##### Source data
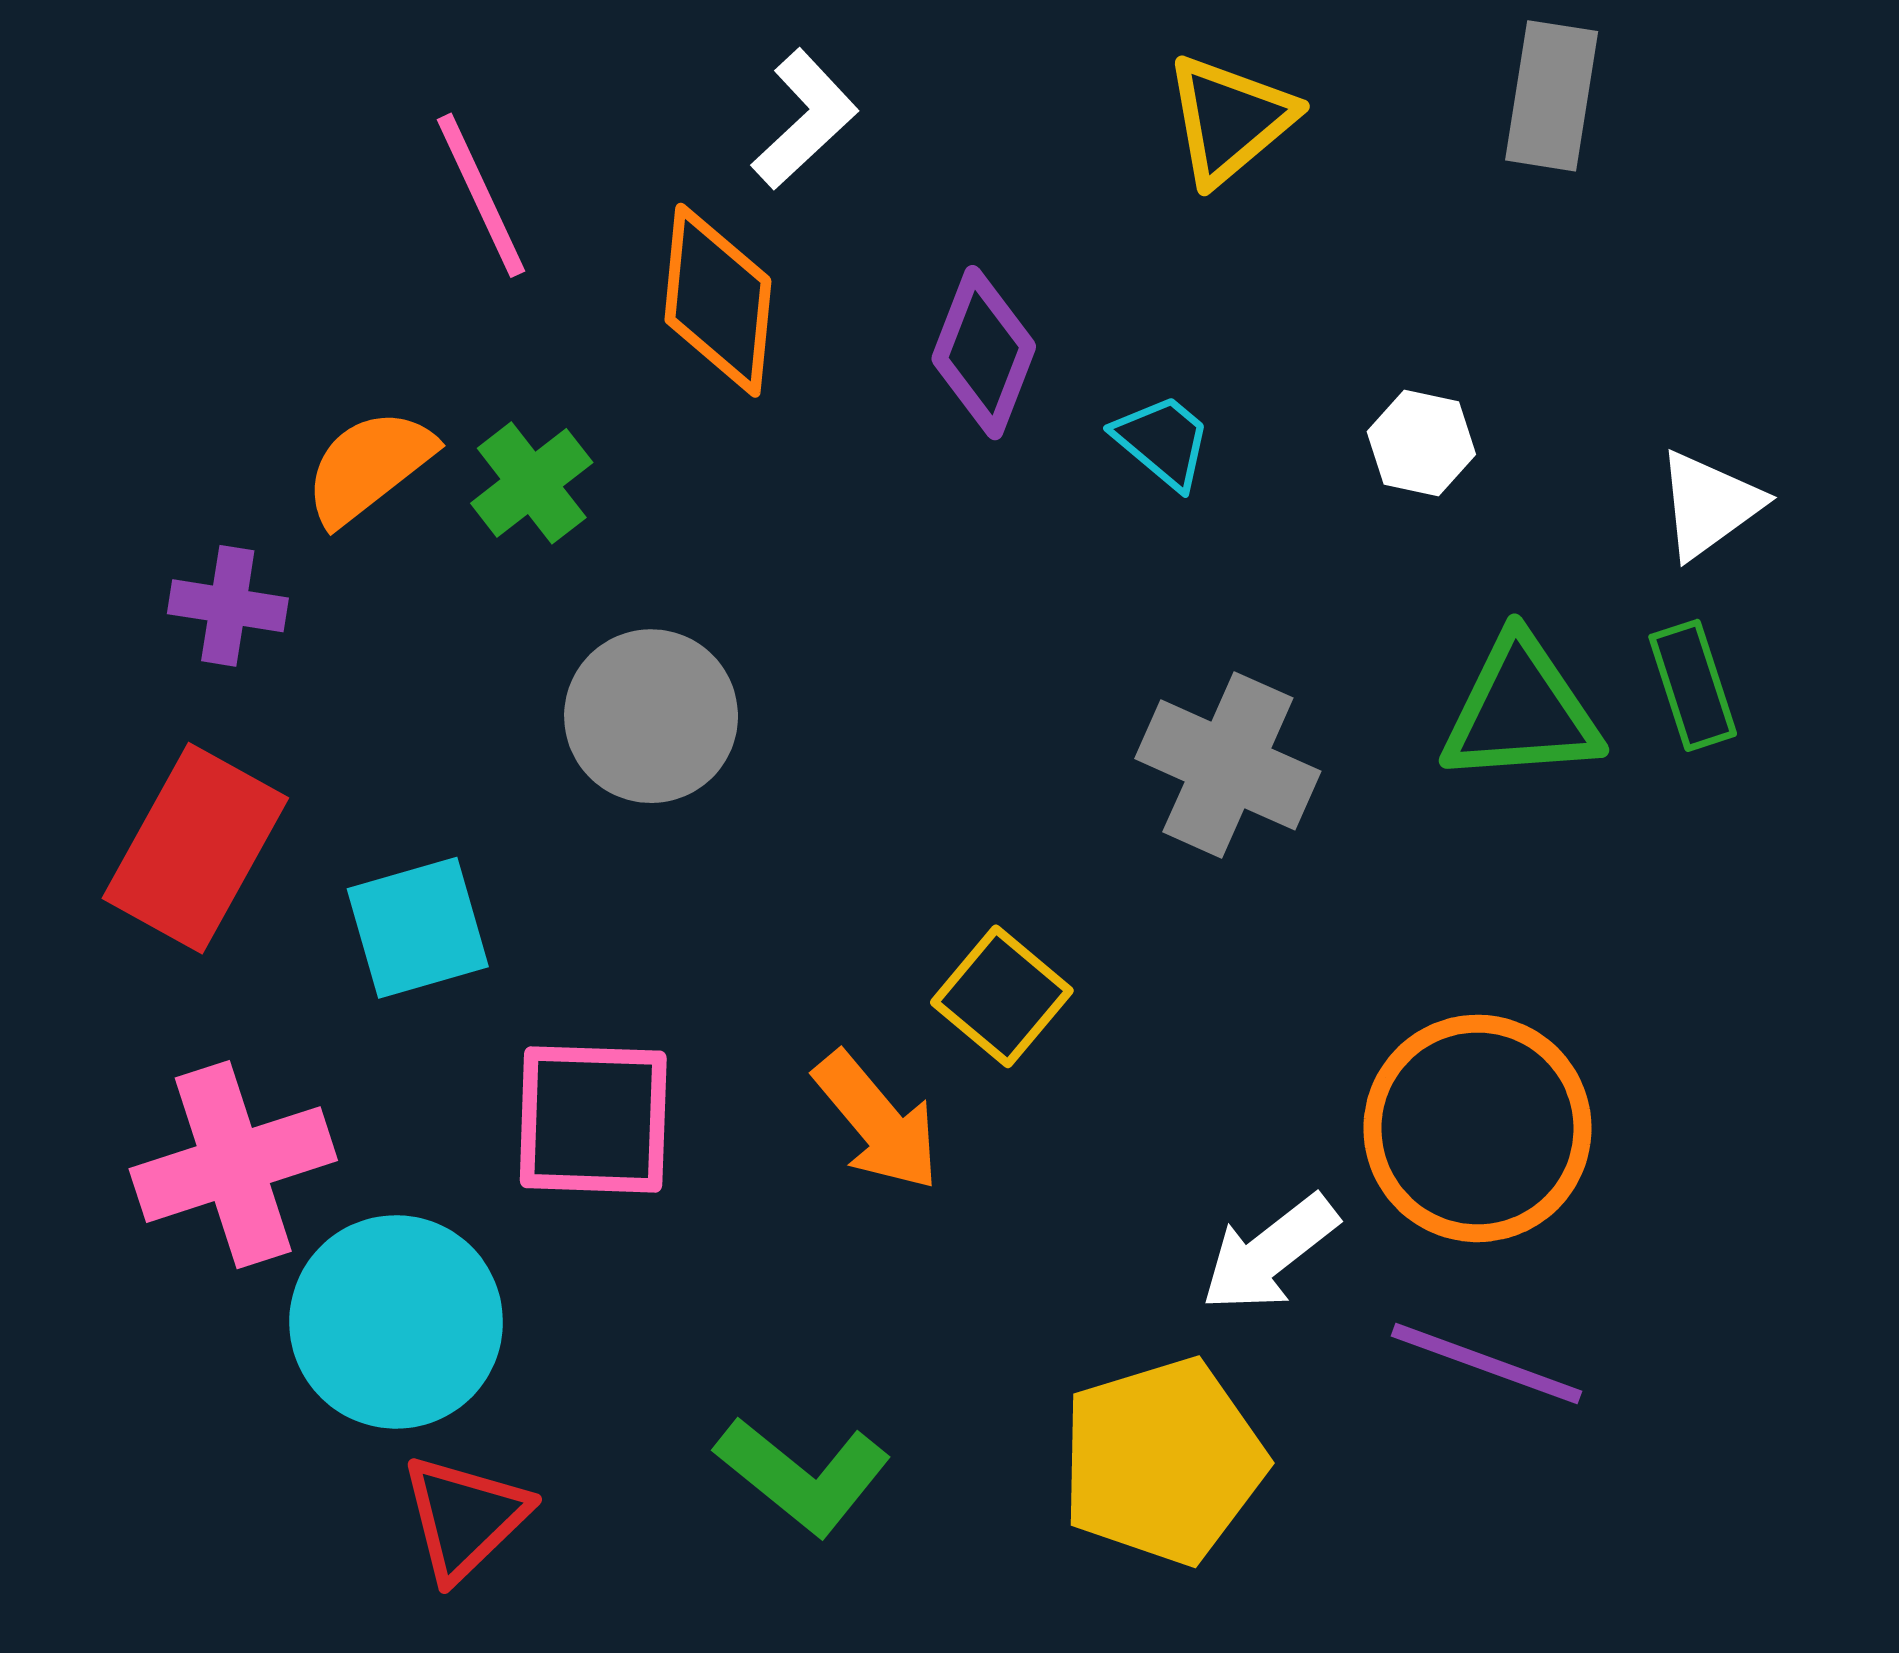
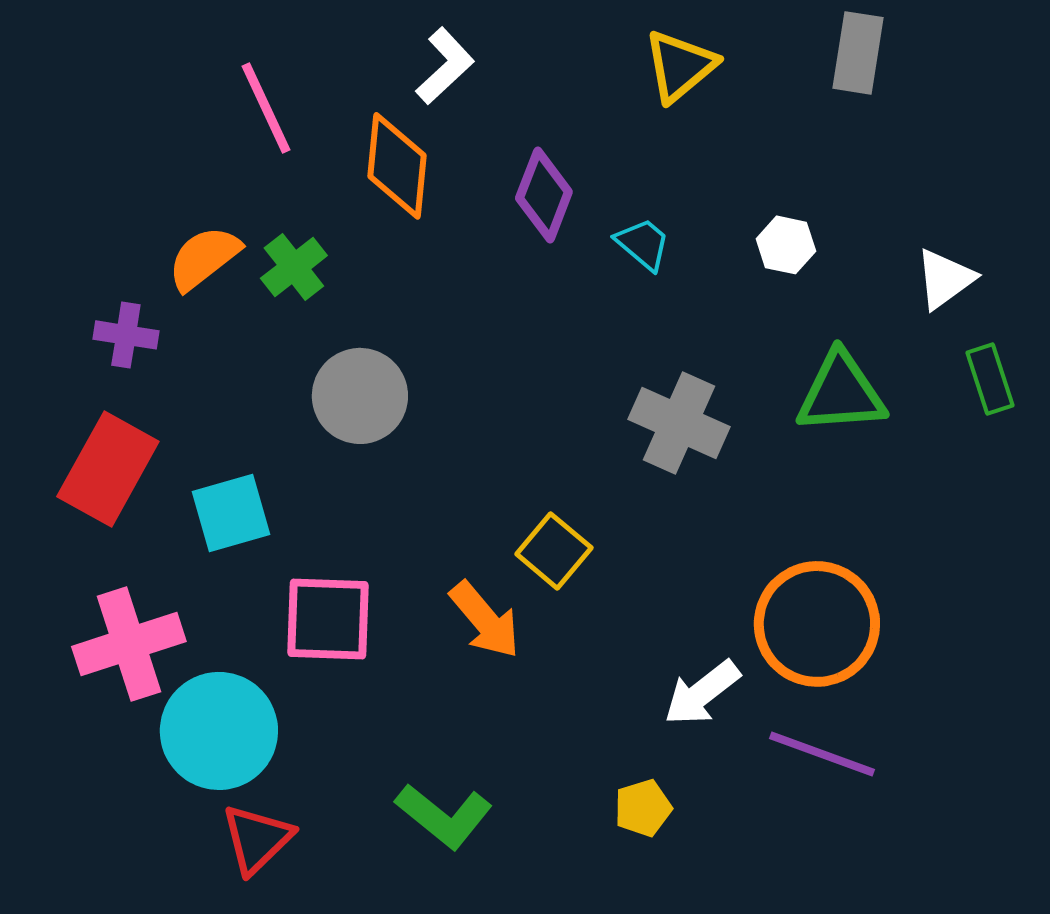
green rectangle: (1693, 685) -> (990, 379), moved
yellow pentagon: (1163, 1461) -> (643, 808), size x0.5

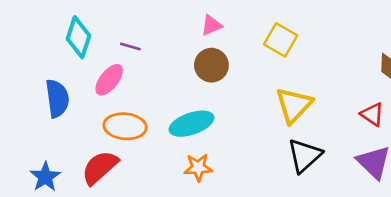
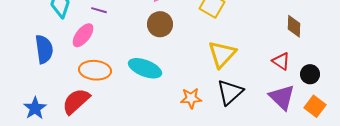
cyan ellipse: (192, 124) -> (145, 68), turned 40
orange star: (198, 168) -> (191, 98), moved

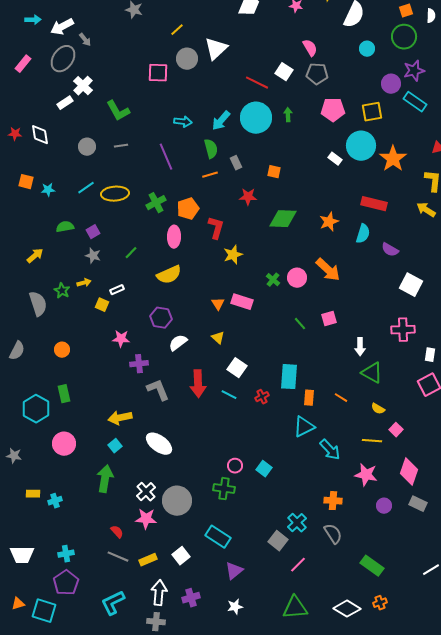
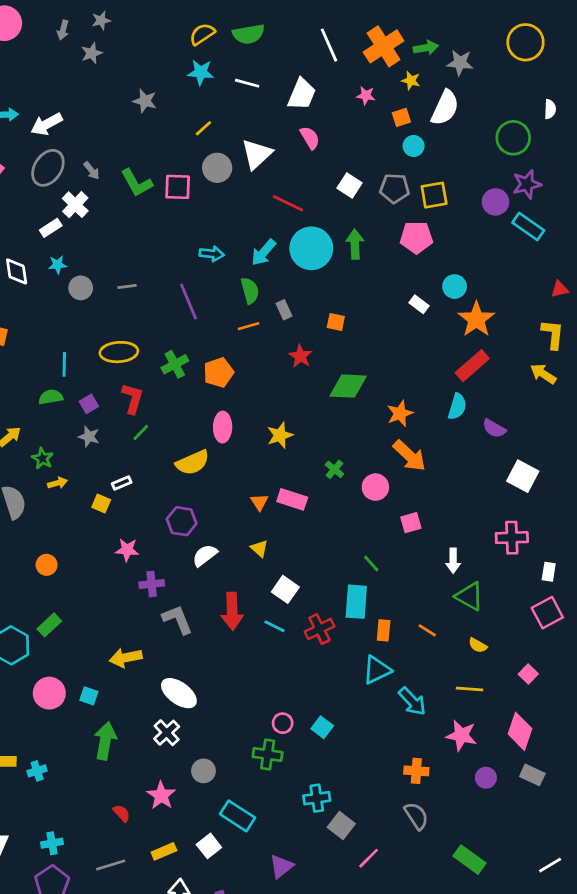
orange square: (406, 11) -> (401, 117), moved
gray arrow: (85, 40) -> (92, 171), moved
pink semicircle: (310, 48) -> (310, 138), moved
cyan circle: (367, 49) -> (414, 146), moved
red line: (257, 83) -> (288, 203), moved
green L-shape: (118, 111) -> (137, 183), moved
yellow square: (372, 112) -> (434, 195), moved
green arrow: (288, 115) -> (355, 244), size x1.5
cyan circle: (361, 146) -> (455, 287), size x0.6
orange star: (393, 159) -> (476, 319), moved
cyan line: (86, 188) -> (64, 364), moved, turned -54
cyan star: (48, 190) -> (57, 265), moved
red star: (248, 197) -> (300, 356), turned 30
red rectangle: (374, 204) -> (472, 366), turned -55
orange star: (329, 222) -> (400, 413), moved
red L-shape: (216, 228) -> (133, 398), moved
pink ellipse: (174, 237) -> (223, 427), moved
pink circle: (297, 278) -> (375, 487), moved
yellow arrow: (84, 283) -> (57, 483), moved
green star: (62, 291) -> (42, 458), moved
green line: (300, 324) -> (371, 563), moved
green rectangle: (64, 394) -> (49, 625), turned 60
red cross: (262, 397) -> (319, 629), size x1.5
pink square: (396, 430) -> (528, 674), moved
cyan square: (115, 446) -> (89, 696), moved, turned -32
white cross: (146, 492) -> (167, 733), moved
gray circle: (177, 501) -> (203, 771), size x0.6
pink star: (146, 519) -> (161, 795), turned 30
cyan cross: (297, 523) -> (317, 798), moved, turned 36
cyan rectangle: (218, 537) -> (238, 816), moved
gray line: (118, 557) -> (111, 865), moved, turned -40

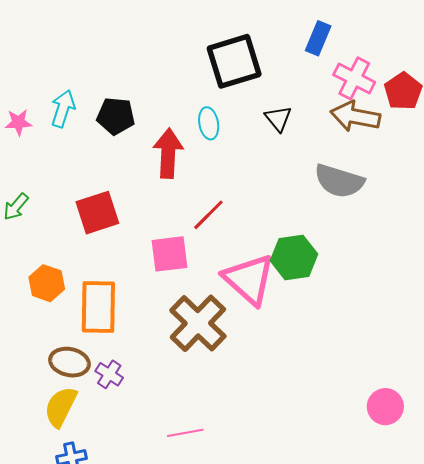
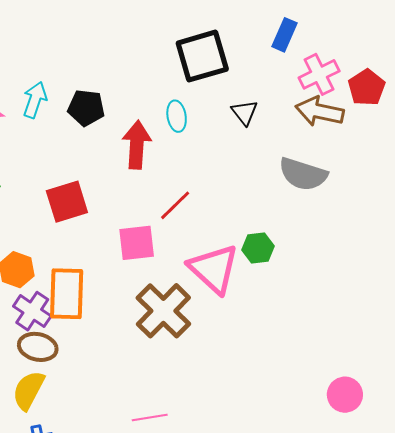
pink cross: (354, 78) -> (319, 74), turned 36
green hexagon: (294, 257) -> (258, 248), size x0.7
purple cross: (109, 374) -> (32, 311), moved, size x1.4

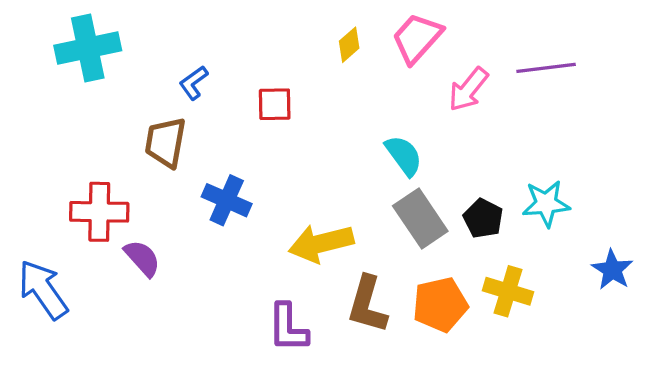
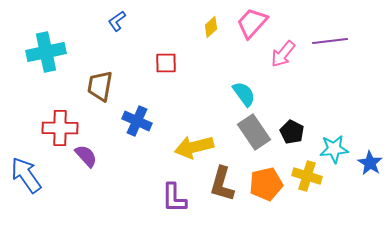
cyan cross: (88, 48) -> (46, 52), moved
blue L-shape: (194, 83) -> (117, 21), moved
cyan star: (546, 204) -> (334, 149), moved

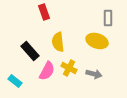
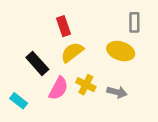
red rectangle: (44, 12) -> (63, 26), moved
yellow semicircle: (58, 42) -> (72, 52), turned 60

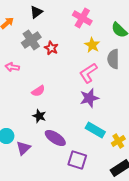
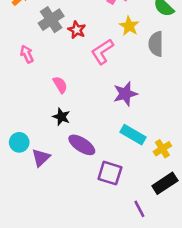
pink arrow: (12, 67) -> (27, 54), turned 56
pink L-shape: (88, 73) -> (102, 52), moved
pink semicircle: (38, 91) -> (60, 85), turned -88

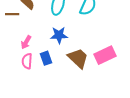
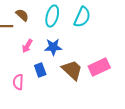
pink arrow: (26, 42) -> (27, 46), moved
pink semicircle: (27, 61) -> (18, 82), moved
##########
** Task requirements **
Would you please copy exactly the part of the entries above that begins at the line containing "cyan square: (115, 446)" and ends at the line containing "gray line: (118, 557)", both lines included?

** Exercise response **
cyan square: (115, 446) -> (89, 696), moved, turned -32
white cross: (146, 492) -> (167, 733), moved
gray circle: (177, 501) -> (203, 771), size x0.6
pink star: (146, 519) -> (161, 795), turned 30
cyan cross: (297, 523) -> (317, 798), moved, turned 36
cyan rectangle: (218, 537) -> (238, 816), moved
gray line: (118, 557) -> (111, 865), moved, turned -40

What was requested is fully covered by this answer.